[Before-and-after change records]
★ ★ ★ ★ ★

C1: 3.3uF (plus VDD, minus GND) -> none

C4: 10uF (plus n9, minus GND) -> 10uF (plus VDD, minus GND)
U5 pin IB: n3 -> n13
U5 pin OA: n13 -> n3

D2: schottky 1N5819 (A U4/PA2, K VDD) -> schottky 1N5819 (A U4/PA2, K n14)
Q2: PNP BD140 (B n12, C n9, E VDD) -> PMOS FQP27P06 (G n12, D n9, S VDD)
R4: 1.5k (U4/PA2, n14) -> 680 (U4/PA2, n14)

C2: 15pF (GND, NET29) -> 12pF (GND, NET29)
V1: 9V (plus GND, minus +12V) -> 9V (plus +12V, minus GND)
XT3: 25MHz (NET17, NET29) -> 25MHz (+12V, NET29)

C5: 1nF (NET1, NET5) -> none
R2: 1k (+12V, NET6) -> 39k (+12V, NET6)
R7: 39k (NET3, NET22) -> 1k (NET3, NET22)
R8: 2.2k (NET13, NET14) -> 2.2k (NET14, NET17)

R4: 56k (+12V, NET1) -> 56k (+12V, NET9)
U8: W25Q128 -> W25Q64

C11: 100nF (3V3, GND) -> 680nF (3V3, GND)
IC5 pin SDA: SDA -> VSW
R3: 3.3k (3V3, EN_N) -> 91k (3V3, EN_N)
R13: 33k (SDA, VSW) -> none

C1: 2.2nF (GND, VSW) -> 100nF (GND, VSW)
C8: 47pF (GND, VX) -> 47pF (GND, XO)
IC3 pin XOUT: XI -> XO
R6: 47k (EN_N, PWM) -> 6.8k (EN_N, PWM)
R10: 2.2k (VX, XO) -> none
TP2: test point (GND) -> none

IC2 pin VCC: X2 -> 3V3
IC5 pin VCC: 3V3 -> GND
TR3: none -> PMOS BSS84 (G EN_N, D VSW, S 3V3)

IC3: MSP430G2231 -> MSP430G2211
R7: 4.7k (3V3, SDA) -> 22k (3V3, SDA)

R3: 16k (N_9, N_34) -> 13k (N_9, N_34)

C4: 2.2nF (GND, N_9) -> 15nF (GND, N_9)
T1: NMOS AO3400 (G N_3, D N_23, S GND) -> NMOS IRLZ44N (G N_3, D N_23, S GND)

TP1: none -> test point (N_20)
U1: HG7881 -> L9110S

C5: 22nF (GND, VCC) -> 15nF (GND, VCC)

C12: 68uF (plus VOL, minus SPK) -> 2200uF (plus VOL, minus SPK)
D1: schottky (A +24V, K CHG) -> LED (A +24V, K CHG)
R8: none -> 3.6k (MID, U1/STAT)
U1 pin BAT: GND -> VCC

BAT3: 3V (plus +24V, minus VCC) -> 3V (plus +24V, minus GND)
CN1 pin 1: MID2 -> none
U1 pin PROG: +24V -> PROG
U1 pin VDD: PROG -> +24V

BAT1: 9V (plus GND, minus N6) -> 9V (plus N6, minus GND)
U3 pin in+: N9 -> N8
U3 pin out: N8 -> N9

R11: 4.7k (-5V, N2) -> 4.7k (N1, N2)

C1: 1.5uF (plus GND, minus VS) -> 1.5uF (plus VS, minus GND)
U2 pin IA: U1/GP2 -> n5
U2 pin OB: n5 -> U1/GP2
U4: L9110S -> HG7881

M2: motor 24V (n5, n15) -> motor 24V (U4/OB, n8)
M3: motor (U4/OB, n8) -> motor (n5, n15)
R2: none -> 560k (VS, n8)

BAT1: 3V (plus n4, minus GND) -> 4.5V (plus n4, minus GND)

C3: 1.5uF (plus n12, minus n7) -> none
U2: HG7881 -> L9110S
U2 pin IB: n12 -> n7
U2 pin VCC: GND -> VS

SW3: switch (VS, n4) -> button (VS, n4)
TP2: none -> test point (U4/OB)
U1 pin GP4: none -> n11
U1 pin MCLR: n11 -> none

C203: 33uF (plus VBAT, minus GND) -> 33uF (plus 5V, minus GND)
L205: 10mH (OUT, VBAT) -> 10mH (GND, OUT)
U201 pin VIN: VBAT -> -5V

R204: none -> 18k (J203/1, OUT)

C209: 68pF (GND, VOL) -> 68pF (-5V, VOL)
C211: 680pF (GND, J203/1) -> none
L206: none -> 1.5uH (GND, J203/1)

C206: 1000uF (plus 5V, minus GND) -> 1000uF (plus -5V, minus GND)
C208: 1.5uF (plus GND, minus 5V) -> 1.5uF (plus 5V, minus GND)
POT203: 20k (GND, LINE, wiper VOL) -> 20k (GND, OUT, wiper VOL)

★ ★ ★ ★ ★

* _Work to complete_
Quote the records above from their first line through the line containing "R8: 2.2k (NET13, NET14)", both ends included.

* _Answer box_
C1: 3.3uF (plus VDD, minus GND) -> none

C4: 10uF (plus n9, minus GND) -> 10uF (plus VDD, minus GND)
U5 pin IB: n3 -> n13
U5 pin OA: n13 -> n3

D2: schottky 1N5819 (A U4/PA2, K VDD) -> schottky 1N5819 (A U4/PA2, K n14)
Q2: PNP BD140 (B n12, C n9, E VDD) -> PMOS FQP27P06 (G n12, D n9, S VDD)
R4: 1.5k (U4/PA2, n14) -> 680 (U4/PA2, n14)

C2: 15pF (GND, NET29) -> 12pF (GND, NET29)
V1: 9V (plus GND, minus +12V) -> 9V (plus +12V, minus GND)
XT3: 25MHz (NET17, NET29) -> 25MHz (+12V, NET29)

C5: 1nF (NET1, NET5) -> none
R2: 1k (+12V, NET6) -> 39k (+12V, NET6)
R7: 39k (NET3, NET22) -> 1k (NET3, NET22)
R8: 2.2k (NET13, NET14) -> 2.2k (NET14, NET17)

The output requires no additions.